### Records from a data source
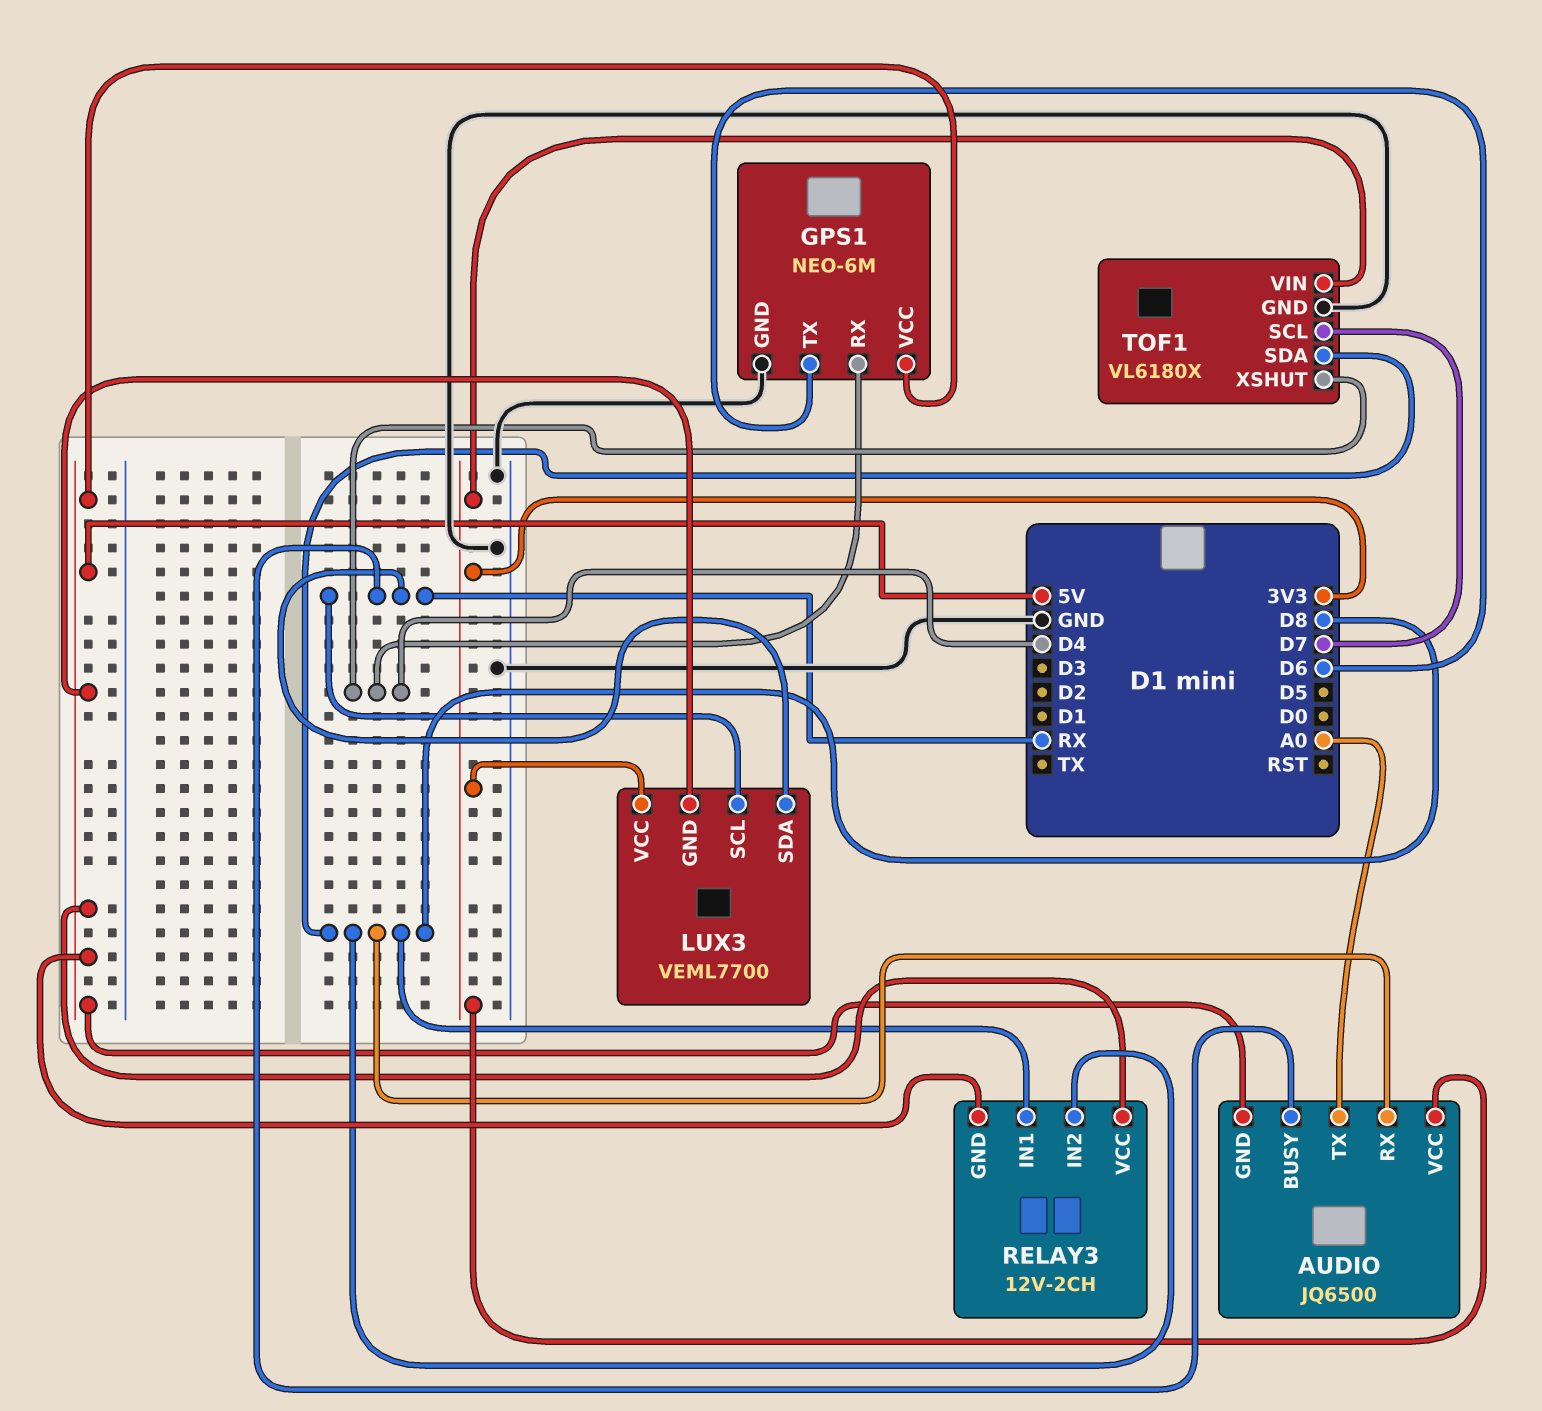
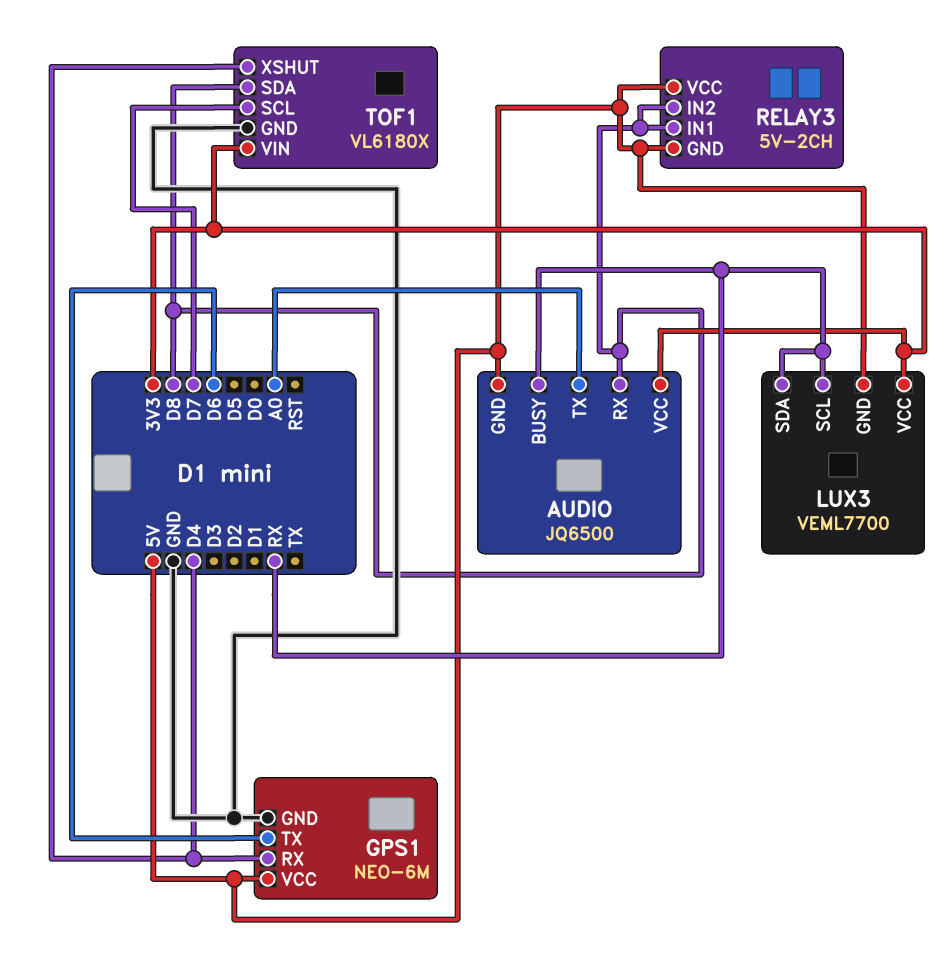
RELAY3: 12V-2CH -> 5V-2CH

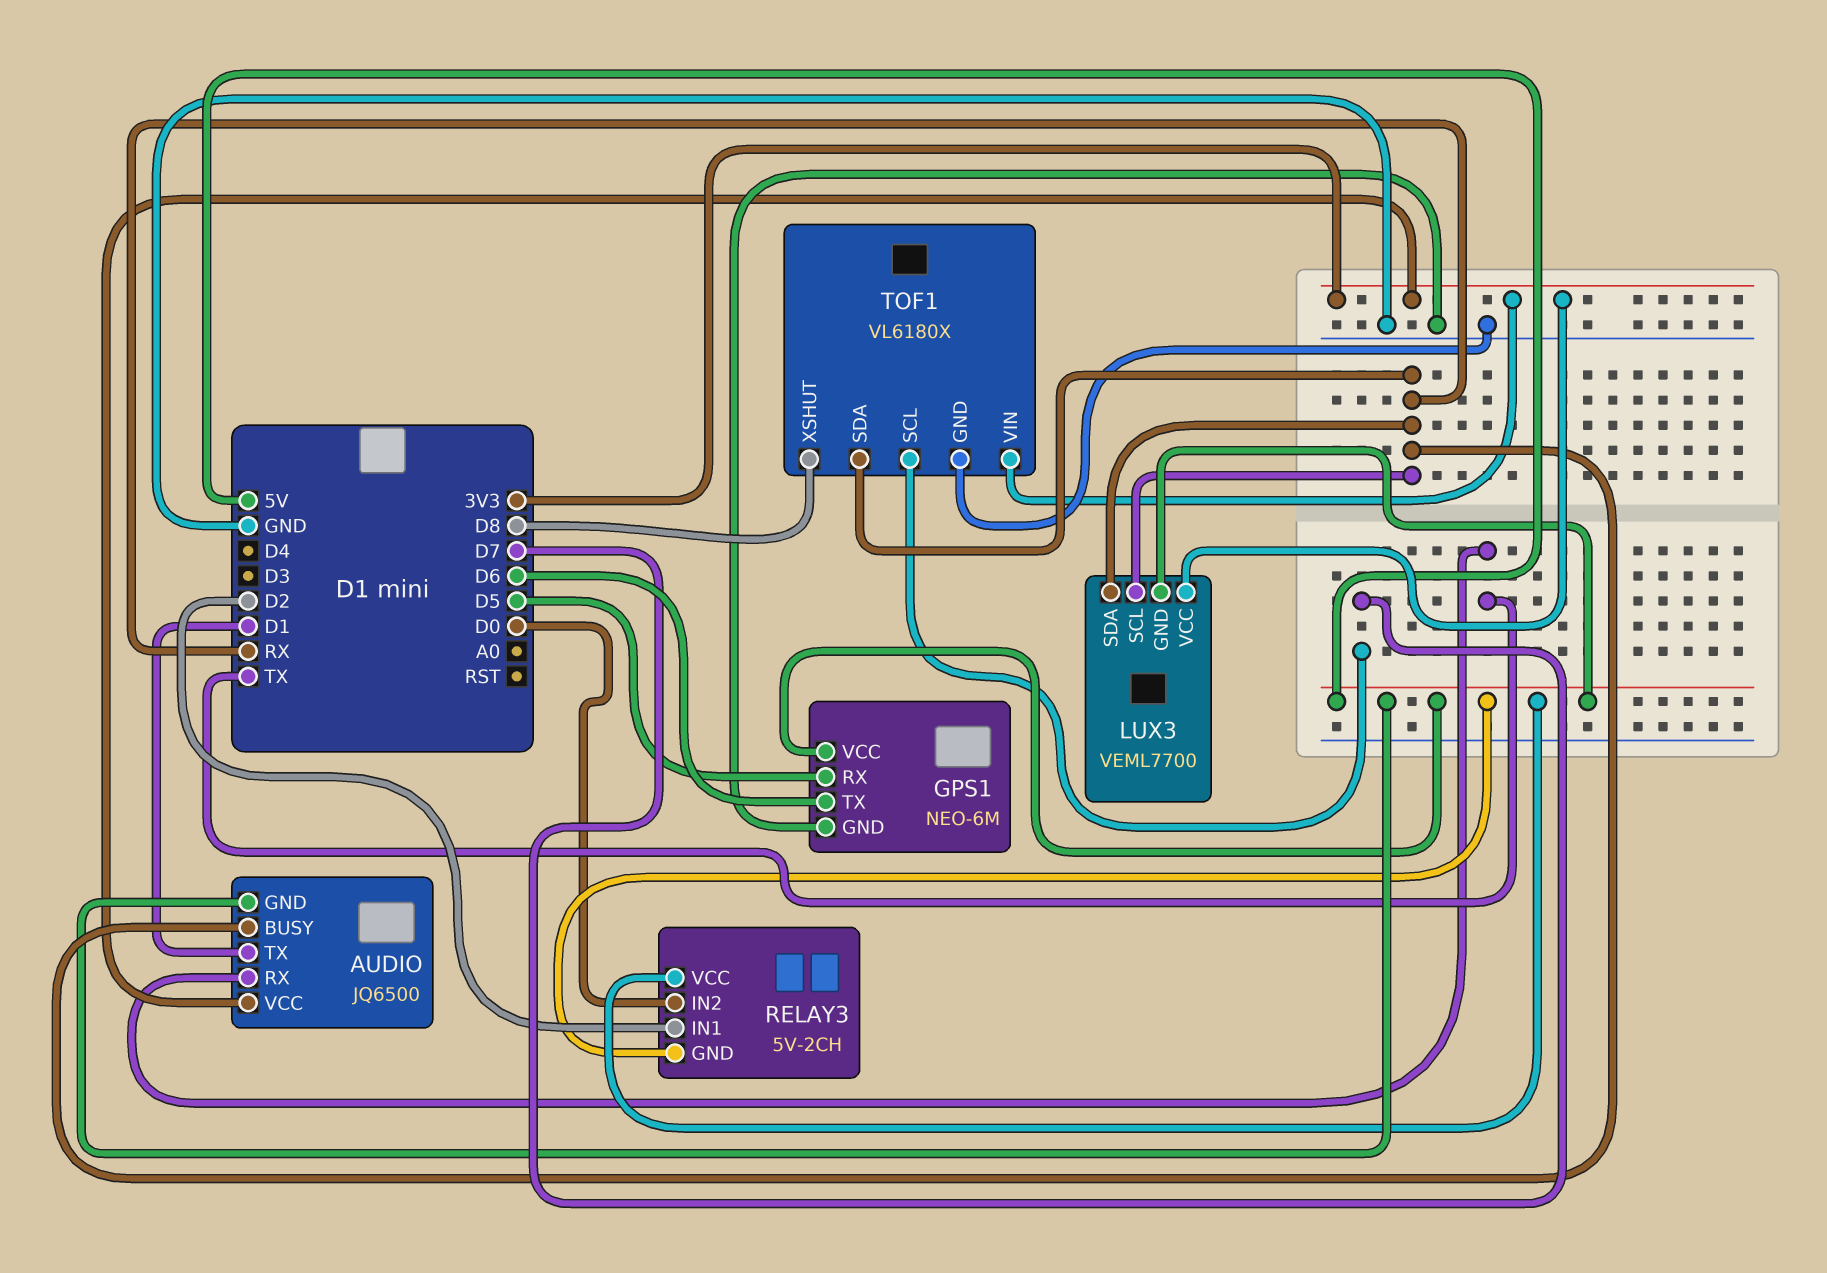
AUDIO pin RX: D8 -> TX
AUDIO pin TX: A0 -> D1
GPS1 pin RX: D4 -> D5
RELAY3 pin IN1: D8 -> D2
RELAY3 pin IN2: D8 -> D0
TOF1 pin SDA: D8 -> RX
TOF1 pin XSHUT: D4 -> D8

### EXERCISE DETAILS
Omit the pictures and write out the remaining data exactly.

### ANSWER SPACE
RELAY3: 12V-2CH -> 5V-2CH

AUDIO pin RX: D8 -> TX
AUDIO pin TX: A0 -> D1
GPS1 pin RX: D4 -> D5
RELAY3 pin IN1: D8 -> D2
RELAY3 pin IN2: D8 -> D0
TOF1 pin SDA: D8 -> RX
TOF1 pin XSHUT: D4 -> D8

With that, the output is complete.